Records from a data source
┌──
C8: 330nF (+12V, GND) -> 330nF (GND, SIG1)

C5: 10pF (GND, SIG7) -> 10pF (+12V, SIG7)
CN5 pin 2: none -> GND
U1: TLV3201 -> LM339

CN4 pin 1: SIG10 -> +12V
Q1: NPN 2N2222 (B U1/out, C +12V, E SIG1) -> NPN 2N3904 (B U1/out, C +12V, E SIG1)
└──
┌──
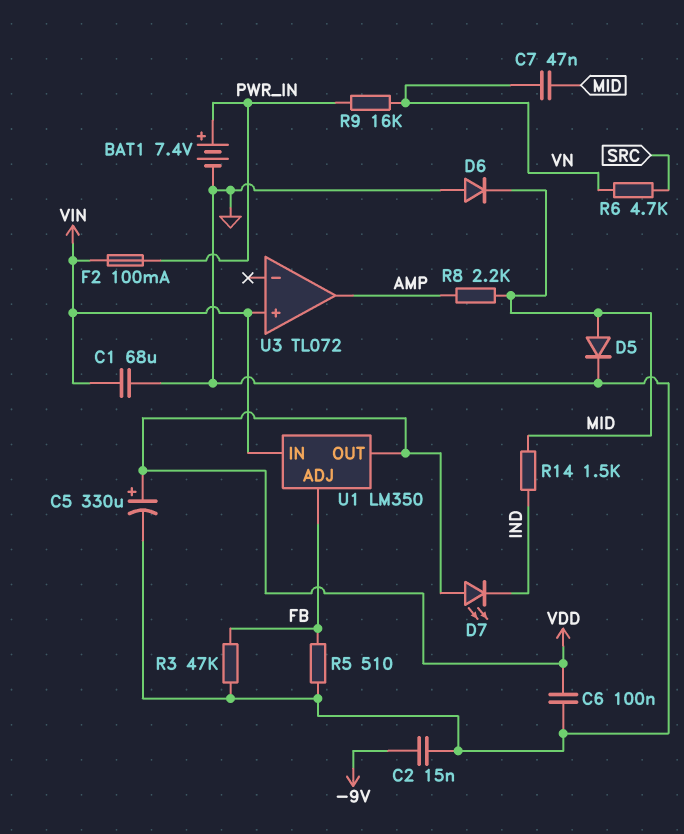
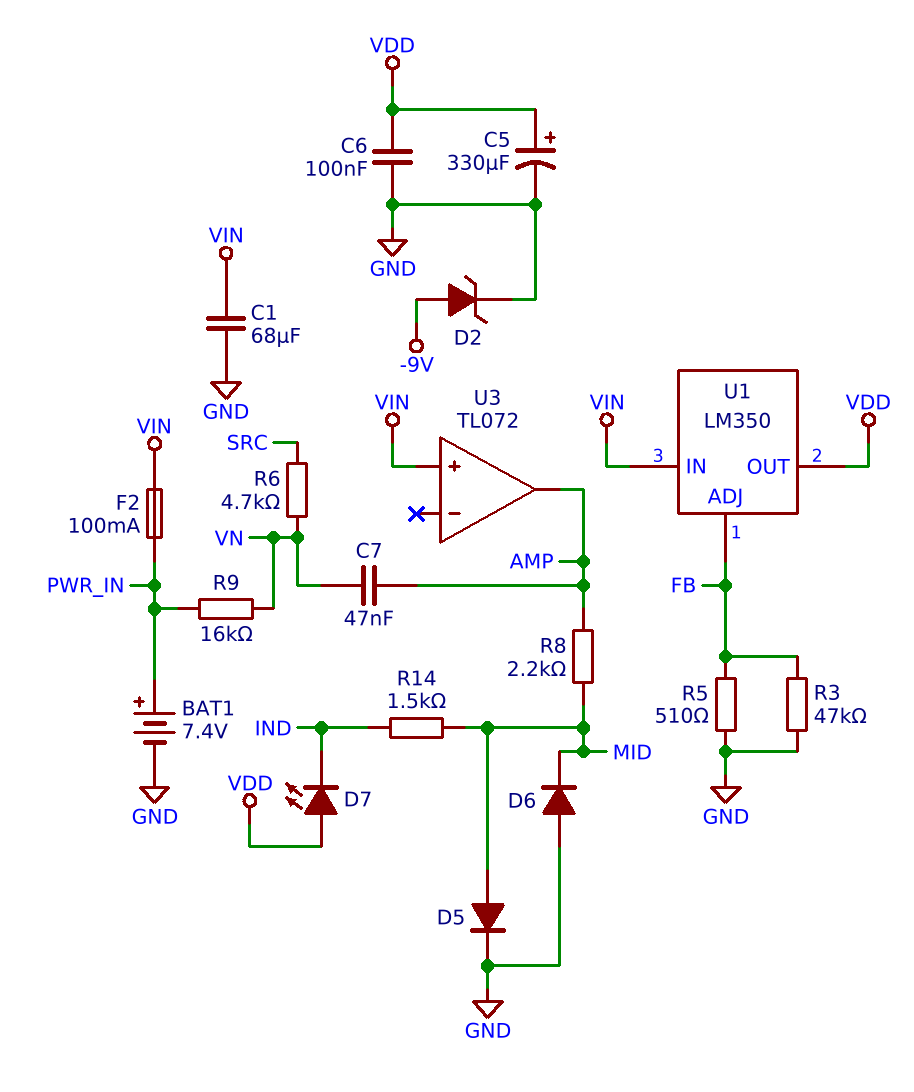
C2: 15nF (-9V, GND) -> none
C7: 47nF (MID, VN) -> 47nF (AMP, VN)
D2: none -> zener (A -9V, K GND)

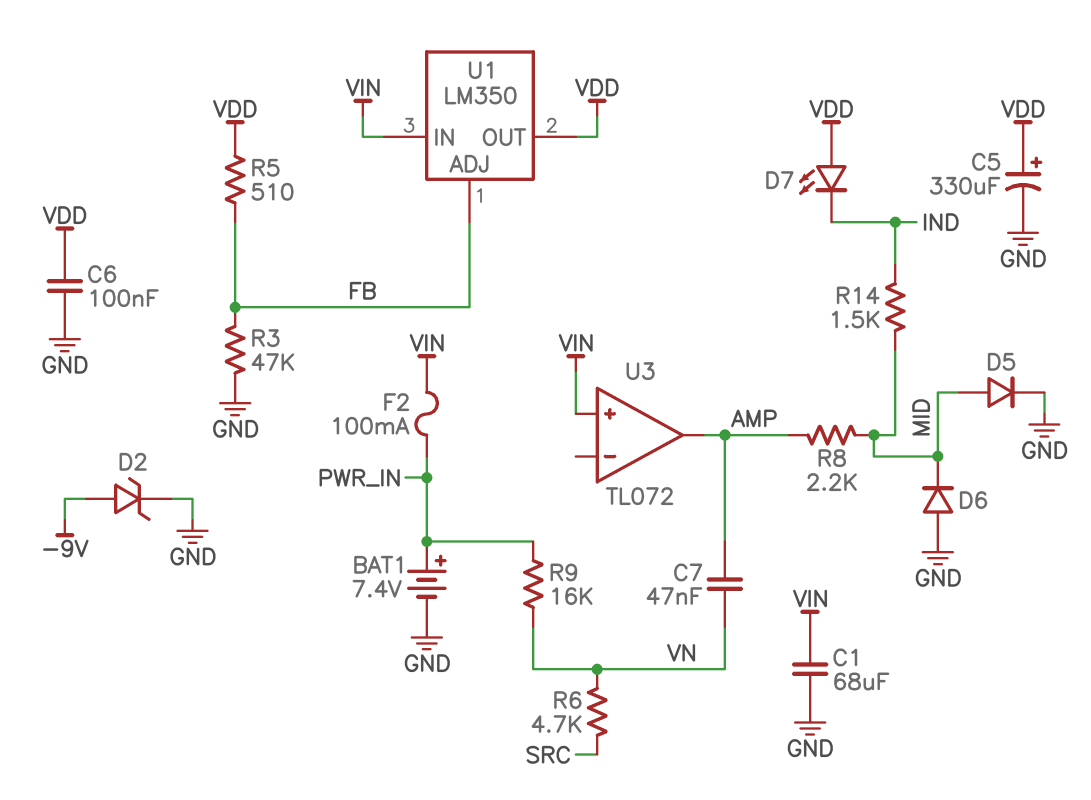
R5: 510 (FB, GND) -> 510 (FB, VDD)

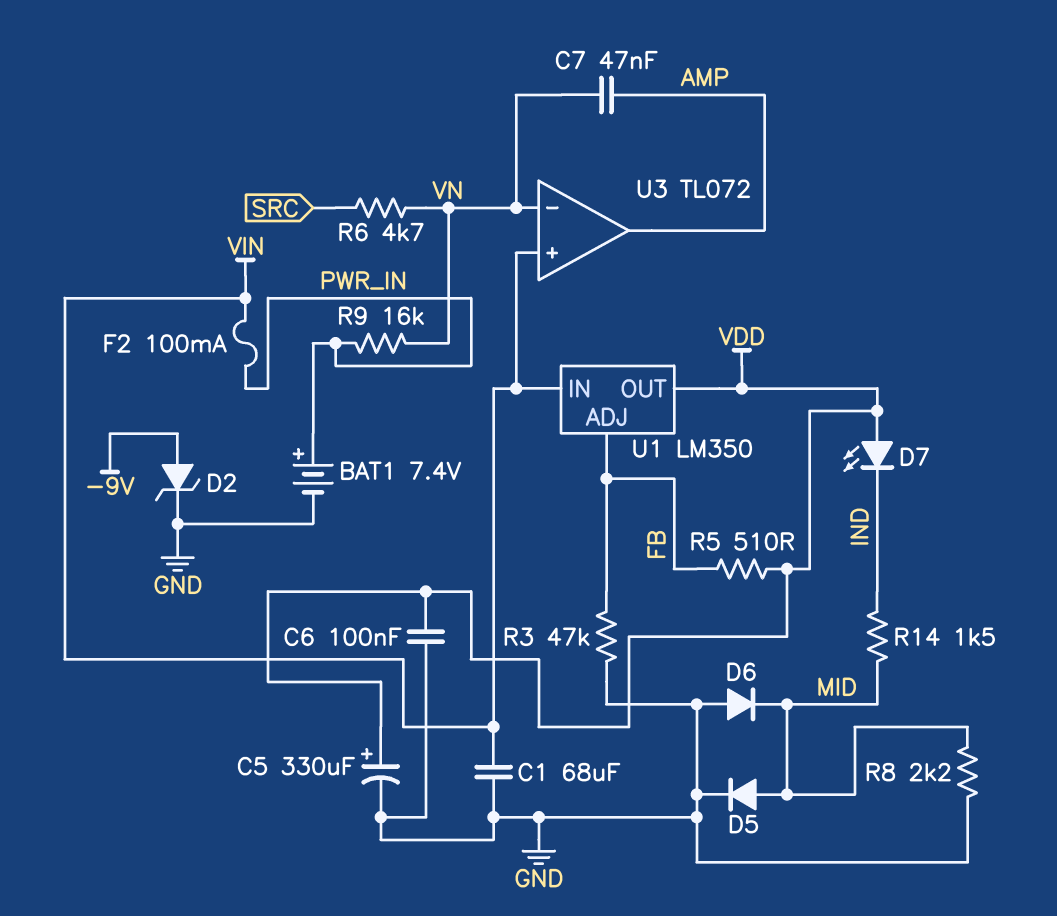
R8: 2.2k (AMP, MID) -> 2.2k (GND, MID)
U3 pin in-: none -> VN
└──
* WORK ORDER: The lines to return are those in the entries above that hold "none".

* ANSWER TO THIS TASK:
CN5 pin 2: none -> GND
C2: 15nF (-9V, GND) -> none
D2: none -> zener (A -9V, K GND)
U3 pin in-: none -> VN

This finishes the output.